··· Data

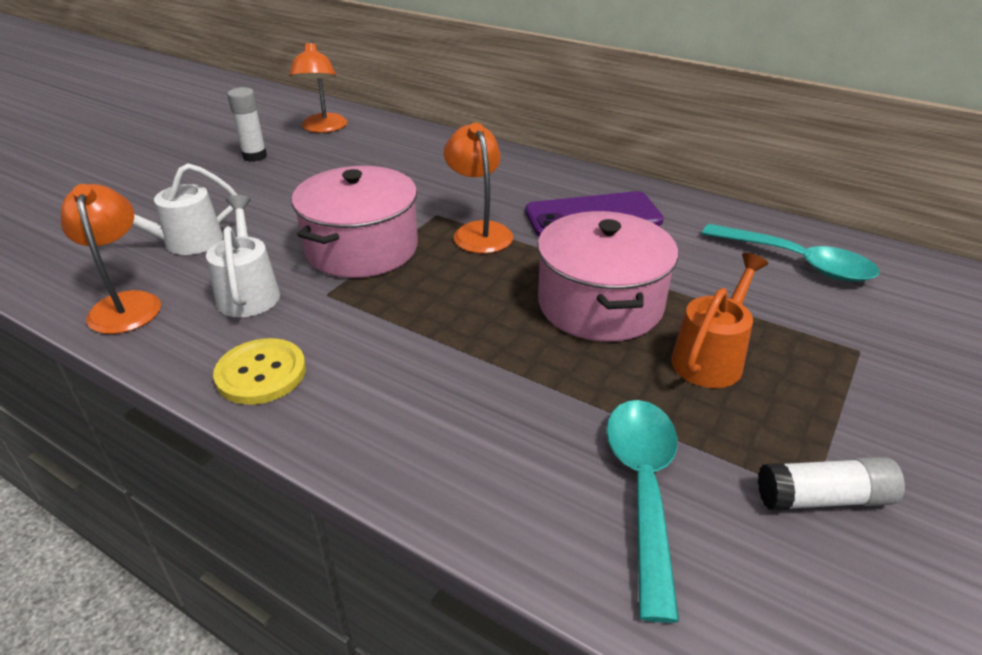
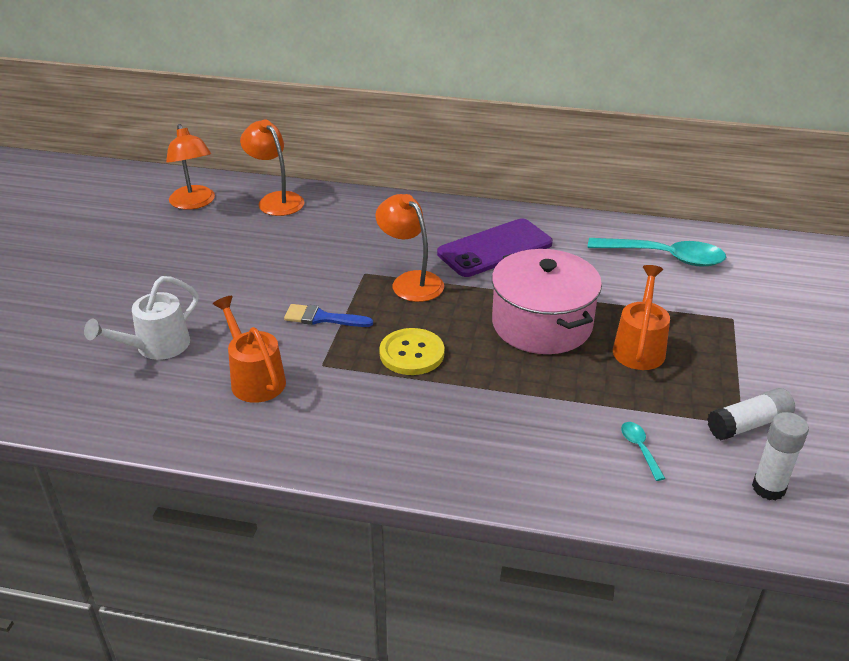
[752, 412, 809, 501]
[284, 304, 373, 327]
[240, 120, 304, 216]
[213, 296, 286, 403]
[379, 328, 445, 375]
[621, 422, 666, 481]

······

Instructions to follow
Return the listing above word for word, with the pictures removed.

Written response
[752, 412, 809, 501]
[284, 304, 373, 327]
[240, 120, 304, 216]
[213, 296, 286, 403]
[379, 328, 445, 375]
[621, 422, 666, 481]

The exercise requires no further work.